■ Instructions for the task
Consider the listing below. Extract exactly the lines from the line containing "MATRIX pin CS: D4 -> RX" to the line containing "PIXELS1 pin DIN: D5 -> D0", both included.

■ Source material
Content starts
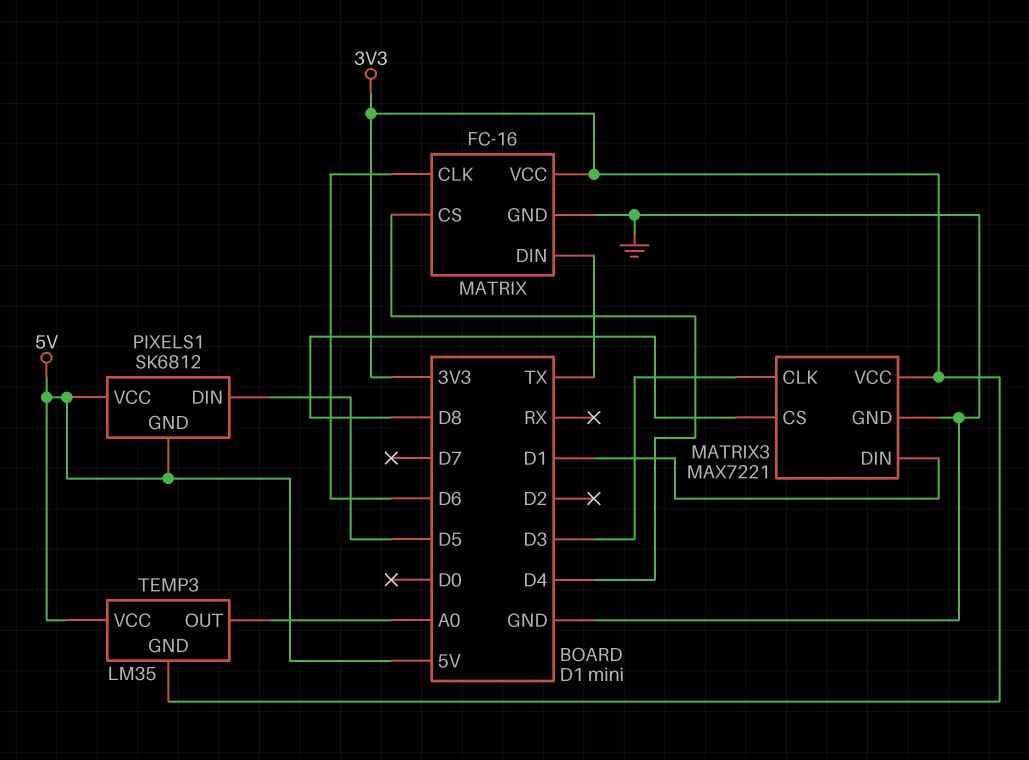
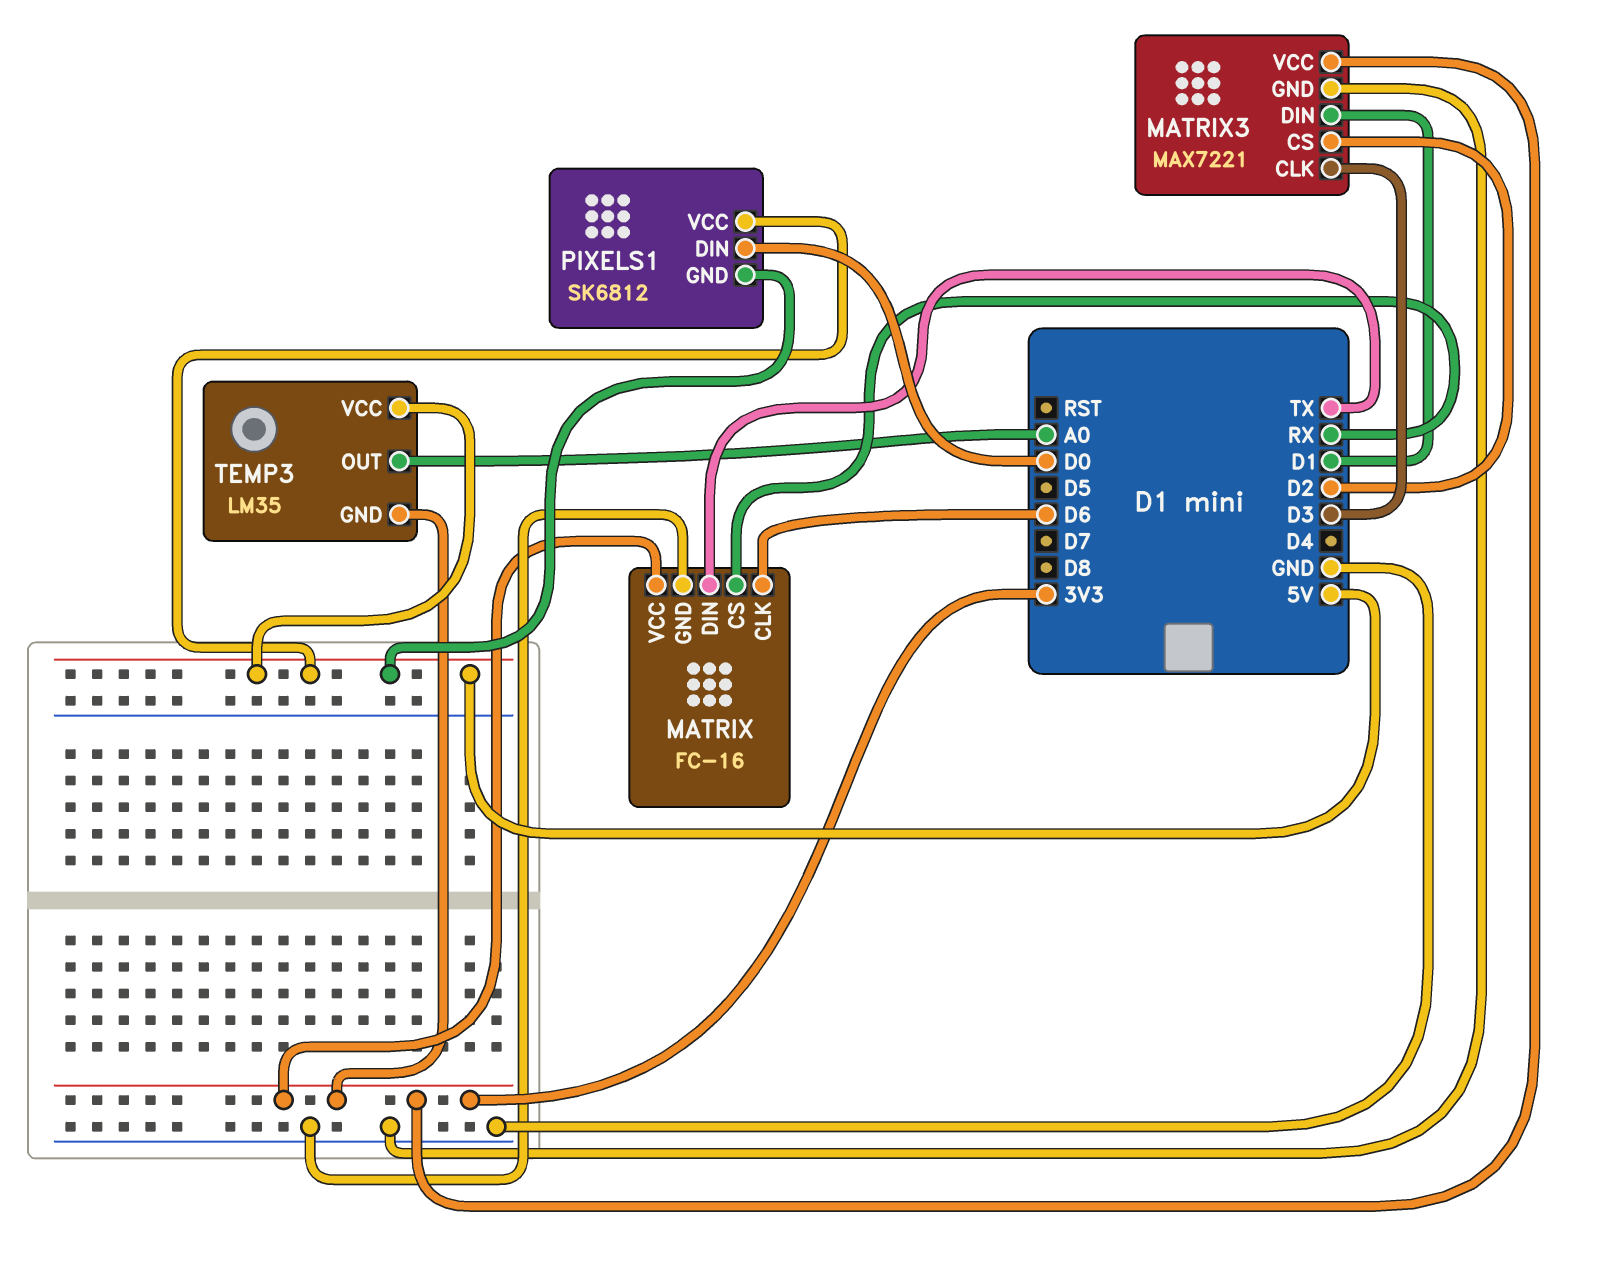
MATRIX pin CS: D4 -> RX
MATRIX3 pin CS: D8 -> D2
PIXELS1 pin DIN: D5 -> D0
Content ends
Content starts
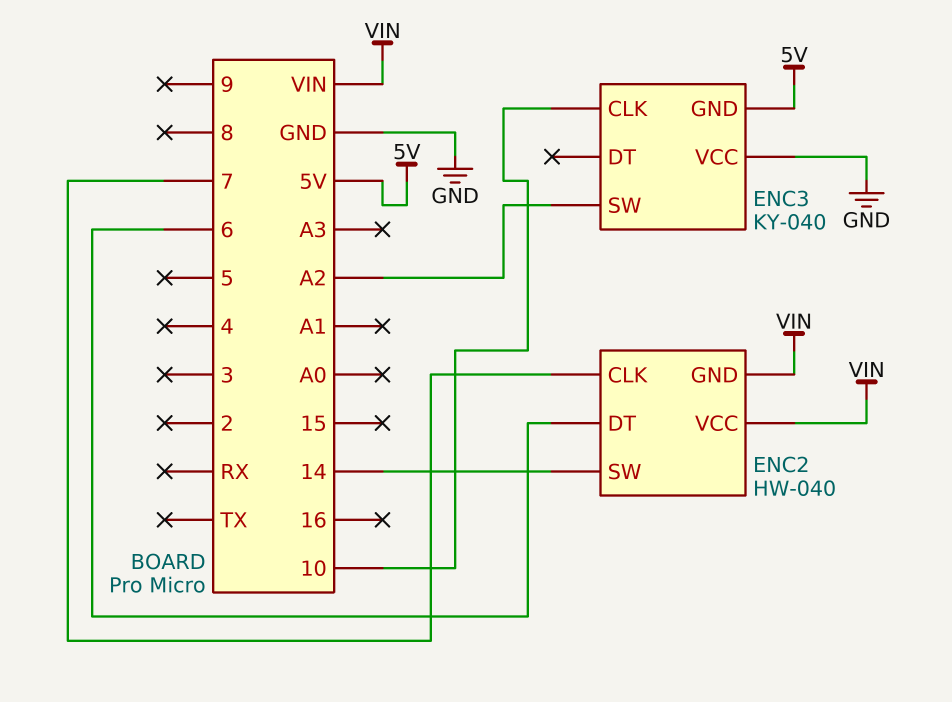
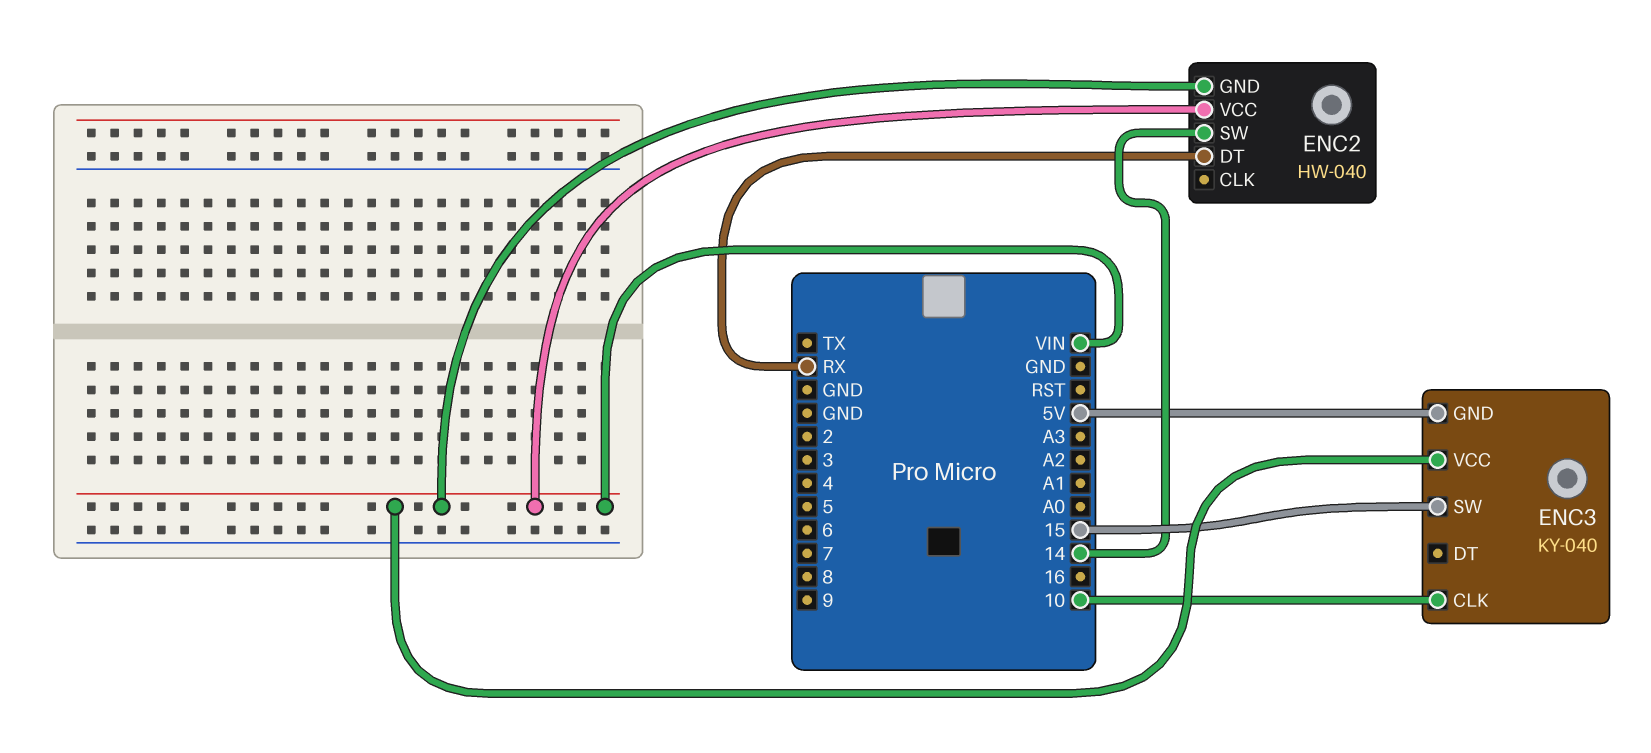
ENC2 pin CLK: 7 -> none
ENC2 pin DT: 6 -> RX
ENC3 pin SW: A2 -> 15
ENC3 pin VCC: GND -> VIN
Content ends
Content starts
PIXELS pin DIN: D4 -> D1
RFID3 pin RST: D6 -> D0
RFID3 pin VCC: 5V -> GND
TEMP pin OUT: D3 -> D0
Content ends
■ Finished task
MATRIX pin CS: D4 -> RX
MATRIX3 pin CS: D8 -> D2
PIXELS1 pin DIN: D5 -> D0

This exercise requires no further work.